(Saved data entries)
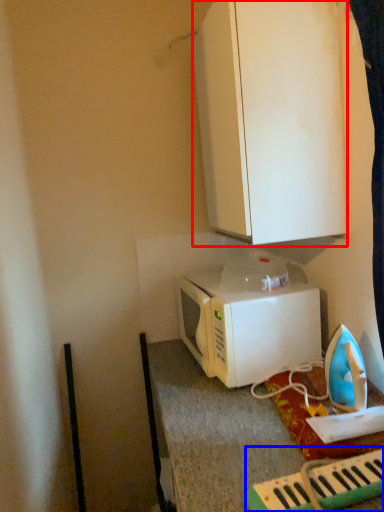
Question: Which object is closer to the camera taking this photo, cabinetry (highlighted by a red box) or musical keyboard (highlighted by a blue box)?

Choices:
 (A) cabinetry
 (B) musical keyboard

Answer: (B)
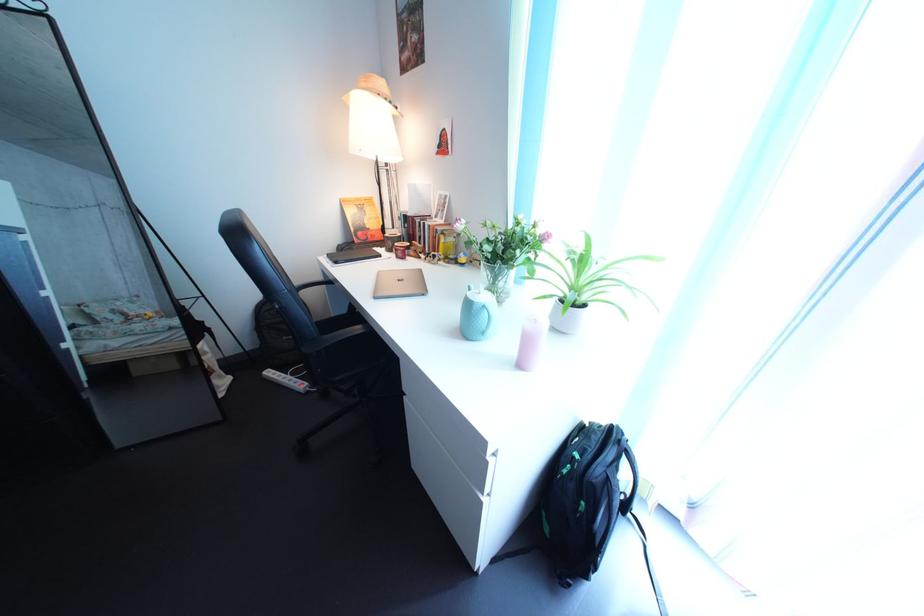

## Exercise aim
Count the lines in the items above that contain the string "keyboard". Reply with only the number.

## Solution to this problem
2